▶ [Record set]

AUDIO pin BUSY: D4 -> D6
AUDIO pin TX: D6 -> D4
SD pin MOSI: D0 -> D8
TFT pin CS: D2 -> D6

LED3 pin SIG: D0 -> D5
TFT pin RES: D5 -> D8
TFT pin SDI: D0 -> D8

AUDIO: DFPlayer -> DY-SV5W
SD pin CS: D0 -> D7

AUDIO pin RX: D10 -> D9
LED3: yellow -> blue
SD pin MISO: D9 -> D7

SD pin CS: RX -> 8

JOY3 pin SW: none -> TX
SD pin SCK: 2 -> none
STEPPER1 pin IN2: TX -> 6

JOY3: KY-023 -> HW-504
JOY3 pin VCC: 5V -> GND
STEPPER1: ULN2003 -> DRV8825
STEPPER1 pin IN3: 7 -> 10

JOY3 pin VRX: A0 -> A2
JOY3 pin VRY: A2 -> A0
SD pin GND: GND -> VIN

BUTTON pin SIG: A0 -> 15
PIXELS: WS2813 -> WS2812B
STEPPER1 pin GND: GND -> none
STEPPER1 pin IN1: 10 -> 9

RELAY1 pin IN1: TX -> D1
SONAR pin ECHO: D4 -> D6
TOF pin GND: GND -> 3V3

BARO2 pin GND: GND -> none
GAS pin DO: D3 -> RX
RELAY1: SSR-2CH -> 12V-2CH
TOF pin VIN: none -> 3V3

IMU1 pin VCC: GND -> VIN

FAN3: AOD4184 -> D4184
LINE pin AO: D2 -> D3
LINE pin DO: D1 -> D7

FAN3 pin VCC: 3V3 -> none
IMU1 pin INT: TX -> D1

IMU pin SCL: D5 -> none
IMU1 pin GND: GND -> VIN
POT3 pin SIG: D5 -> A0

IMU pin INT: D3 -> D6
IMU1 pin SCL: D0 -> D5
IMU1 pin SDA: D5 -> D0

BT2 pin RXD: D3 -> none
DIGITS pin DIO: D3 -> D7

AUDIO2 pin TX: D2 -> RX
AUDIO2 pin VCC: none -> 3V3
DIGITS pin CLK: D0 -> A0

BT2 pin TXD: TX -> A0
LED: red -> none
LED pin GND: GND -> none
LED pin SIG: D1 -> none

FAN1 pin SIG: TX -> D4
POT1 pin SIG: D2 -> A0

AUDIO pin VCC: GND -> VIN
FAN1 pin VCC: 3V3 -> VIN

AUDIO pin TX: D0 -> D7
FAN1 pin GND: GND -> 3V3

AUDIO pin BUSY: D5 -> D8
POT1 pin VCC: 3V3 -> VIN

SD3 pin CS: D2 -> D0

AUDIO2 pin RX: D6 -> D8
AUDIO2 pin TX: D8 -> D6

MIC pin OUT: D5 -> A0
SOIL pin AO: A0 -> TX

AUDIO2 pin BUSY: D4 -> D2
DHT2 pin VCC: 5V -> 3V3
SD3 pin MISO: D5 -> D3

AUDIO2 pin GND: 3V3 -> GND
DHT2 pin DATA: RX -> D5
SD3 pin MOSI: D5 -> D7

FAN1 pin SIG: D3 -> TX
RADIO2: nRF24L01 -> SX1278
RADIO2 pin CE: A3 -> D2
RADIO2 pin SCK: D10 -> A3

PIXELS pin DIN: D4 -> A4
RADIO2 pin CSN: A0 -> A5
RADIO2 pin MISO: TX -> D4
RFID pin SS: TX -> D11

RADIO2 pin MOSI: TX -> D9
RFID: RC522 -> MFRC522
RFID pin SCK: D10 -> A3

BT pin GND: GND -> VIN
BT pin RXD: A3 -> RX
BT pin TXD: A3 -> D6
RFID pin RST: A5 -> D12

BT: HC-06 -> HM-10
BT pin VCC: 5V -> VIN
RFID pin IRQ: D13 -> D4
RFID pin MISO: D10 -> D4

▶ [Your task] Your answer should hold exactly the lines from the one containing "SD3 pin CS: D2 -> D0" to the last line of the data, both included, and no others.

▶ [Answer to this problem]
SD3 pin CS: D2 -> D0

AUDIO2 pin RX: D6 -> D8
AUDIO2 pin TX: D8 -> D6

MIC pin OUT: D5 -> A0
SOIL pin AO: A0 -> TX

AUDIO2 pin BUSY: D4 -> D2
DHT2 pin VCC: 5V -> 3V3
SD3 pin MISO: D5 -> D3

AUDIO2 pin GND: 3V3 -> GND
DHT2 pin DATA: RX -> D5
SD3 pin MOSI: D5 -> D7

FAN1 pin SIG: D3 -> TX
RADIO2: nRF24L01 -> SX1278
RADIO2 pin CE: A3 -> D2
RADIO2 pin SCK: D10 -> A3

PIXELS pin DIN: D4 -> A4
RADIO2 pin CSN: A0 -> A5
RADIO2 pin MISO: TX -> D4
RFID pin SS: TX -> D11

RADIO2 pin MOSI: TX -> D9
RFID: RC522 -> MFRC522
RFID pin SCK: D10 -> A3

BT pin GND: GND -> VIN
BT pin RXD: A3 -> RX
BT pin TXD: A3 -> D6
RFID pin RST: A5 -> D12

BT: HC-06 -> HM-10
BT pin VCC: 5V -> VIN
RFID pin IRQ: D13 -> D4
RFID pin MISO: D10 -> D4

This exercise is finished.